** WHAT IS REQUIRED **
The required answer is every line of the data containing the word "blue".

↓

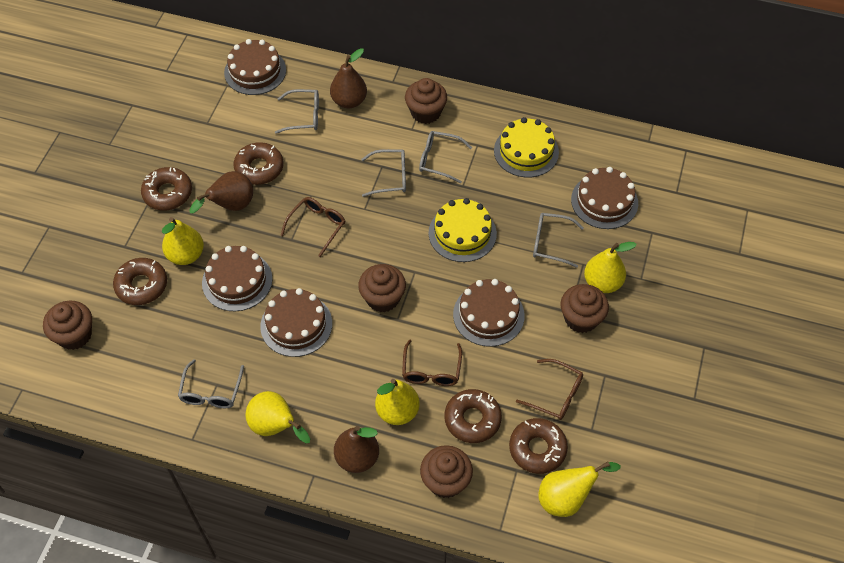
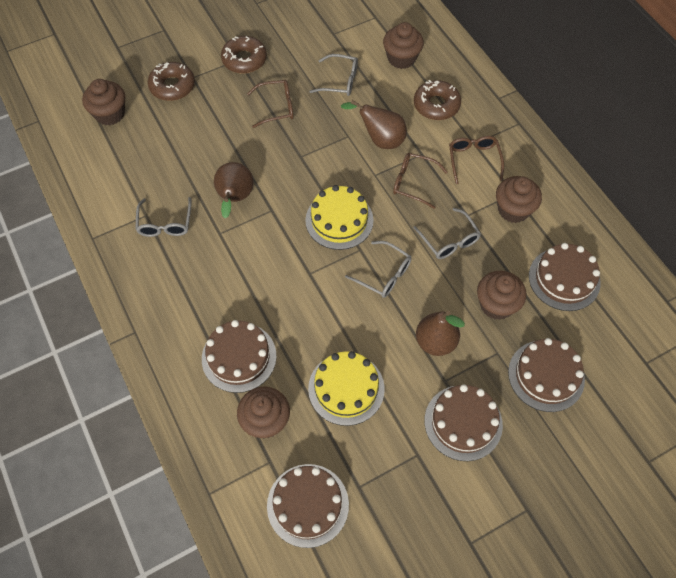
brown donut: 5 -> 3
grey glasses: 5 -> 4
yellow pear: 5 -> 0

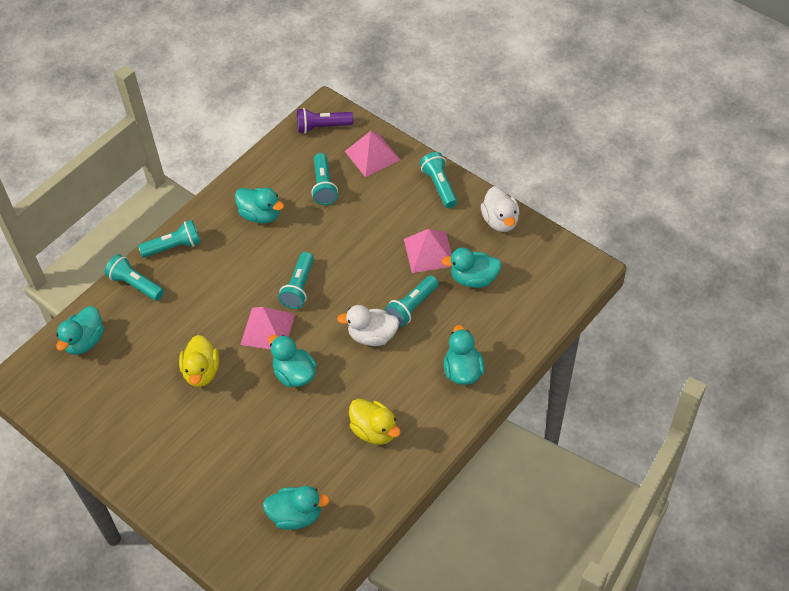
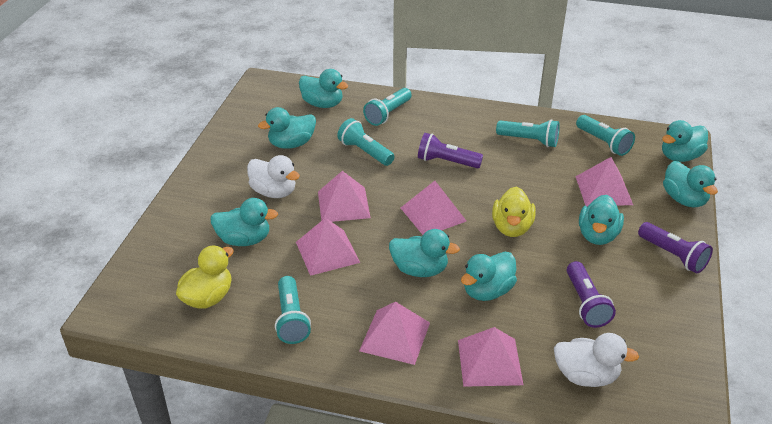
pink pyramid: 3 -> 6
purple flashlight: 1 -> 3
turquoise duck: 6 -> 8
turquoise flashlight: 6 -> 5

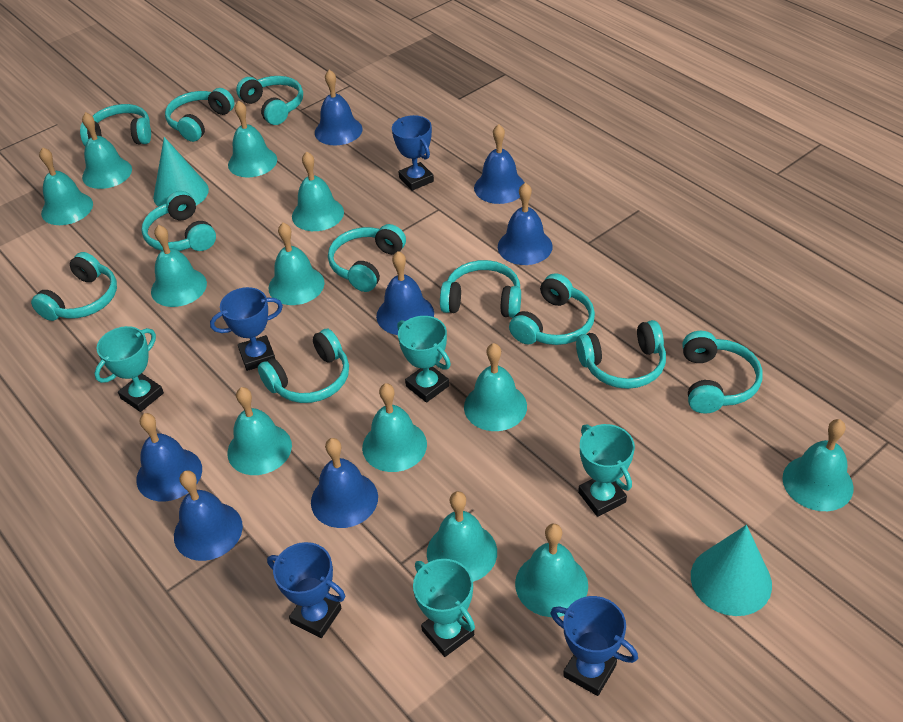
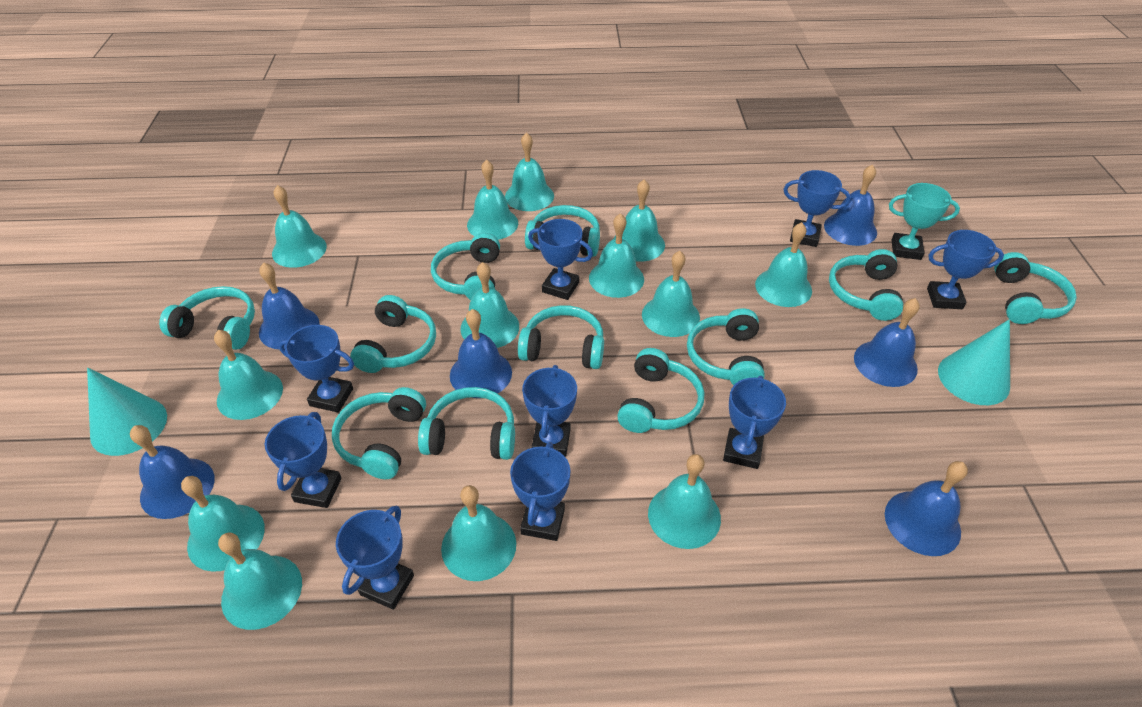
blue bell: 7 -> 6
blue trophy: 4 -> 9
turquoise bell: 12 -> 13
turquoise trophy: 4 -> 1

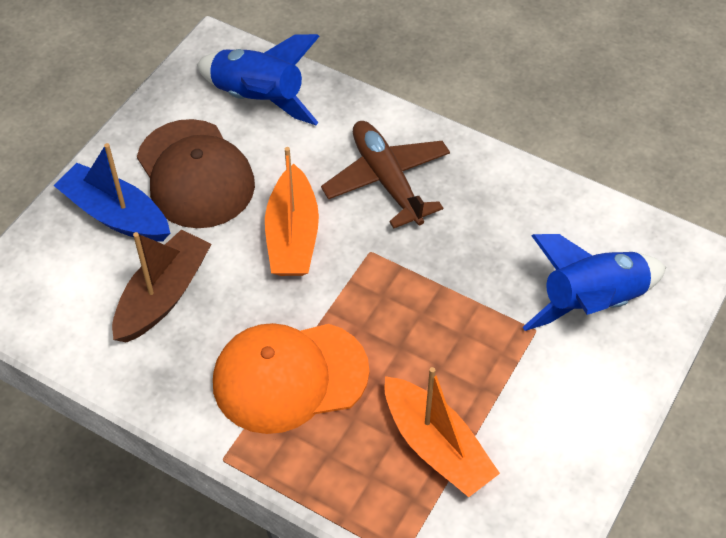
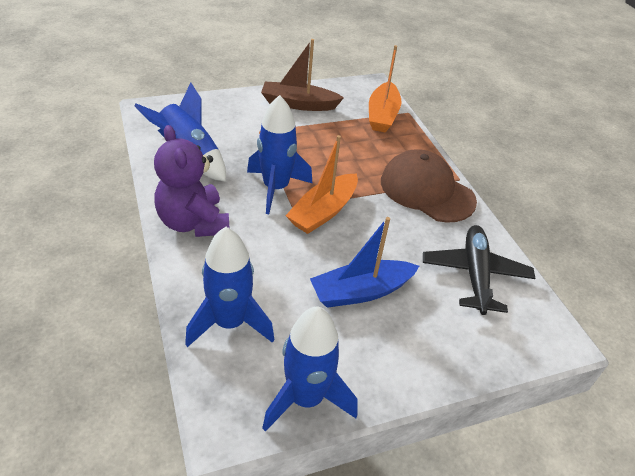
black plane: 0 -> 1
blue rocket: 2 -> 4
brown plane: 1 -> 0
orange cap: 1 -> 0
purple teddy bear: 0 -> 1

↑

** RESULT OF THIS EXERCISE **
blue bell: 7 -> 6
blue trophy: 4 -> 9
blue rocket: 2 -> 4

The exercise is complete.